[Version comparison data]
● ● ● ●

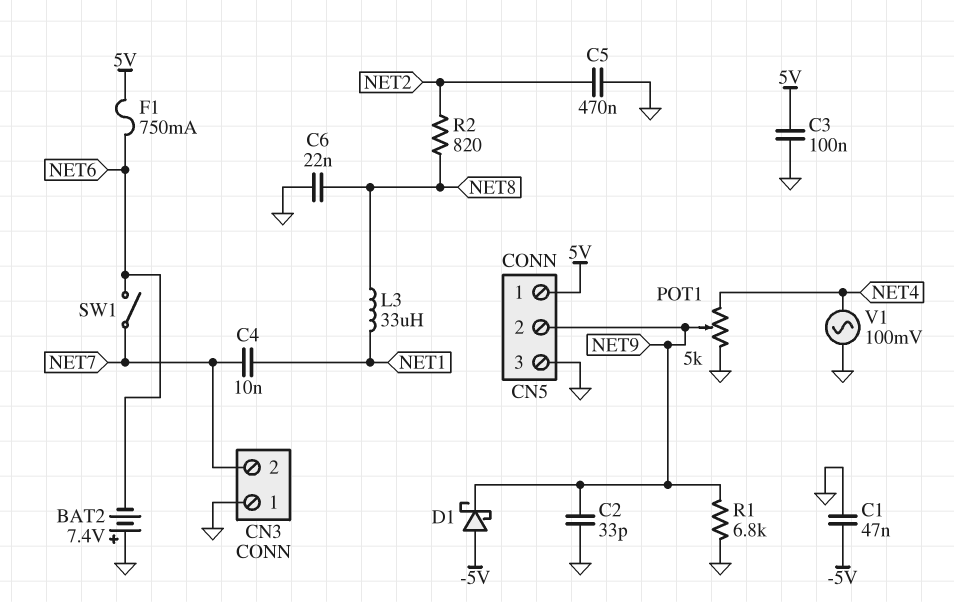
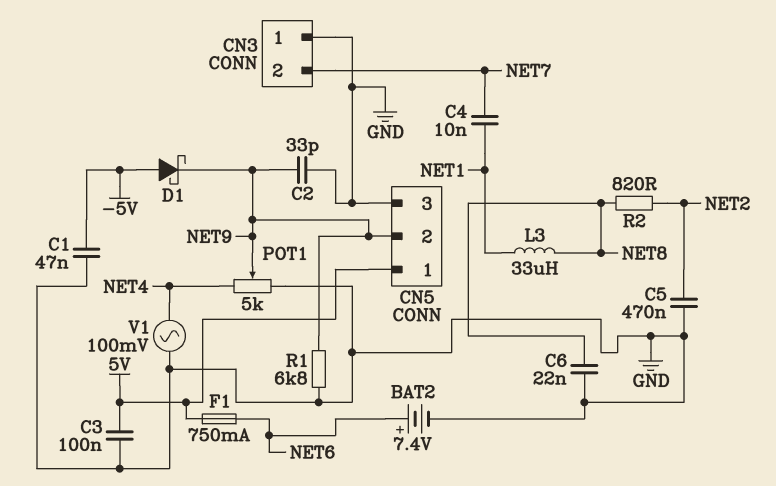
BAT2: 7.4V (plus GND, minus NET6) -> 7.4V (plus NET6, minus GND)
SW1: switch (NET6, NET7) -> none

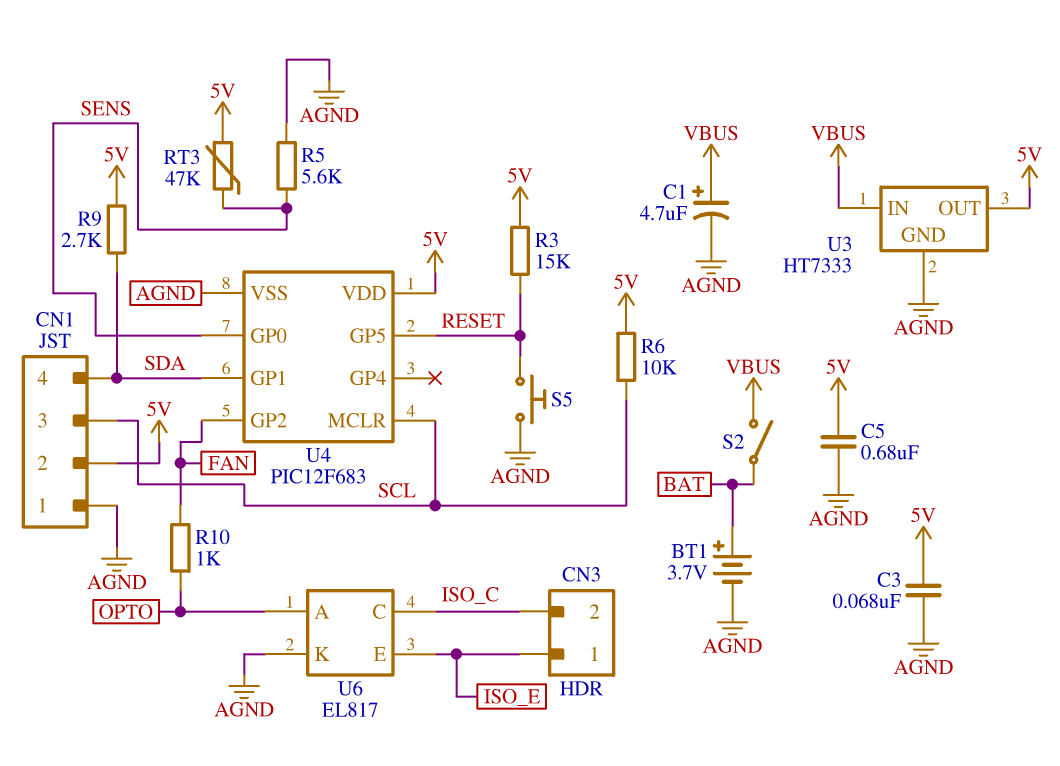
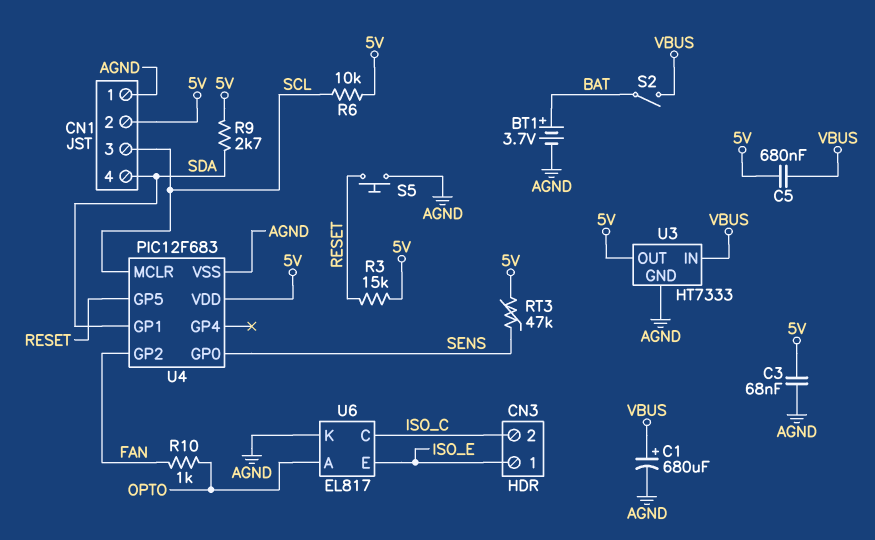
C1: 4.7uF (plus VBUS, minus AGND) -> 680uF (plus VBUS, minus AGND)
C5: 680nF (5V, AGND) -> 680nF (5V, VBUS)
R5: 5.6k (AGND, SENS) -> none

● ● ● ●

REQUIREMENT -
Leaving the pictures out, set down exactly the lines from the one with "SW1: switch (NET6, NET7) -> none" through the end of the records.

RESPONSE BELOW -
SW1: switch (NET6, NET7) -> none

C1: 4.7uF (plus VBUS, minus AGND) -> 680uF (plus VBUS, minus AGND)
C5: 680nF (5V, AGND) -> 680nF (5V, VBUS)
R5: 5.6k (AGND, SENS) -> none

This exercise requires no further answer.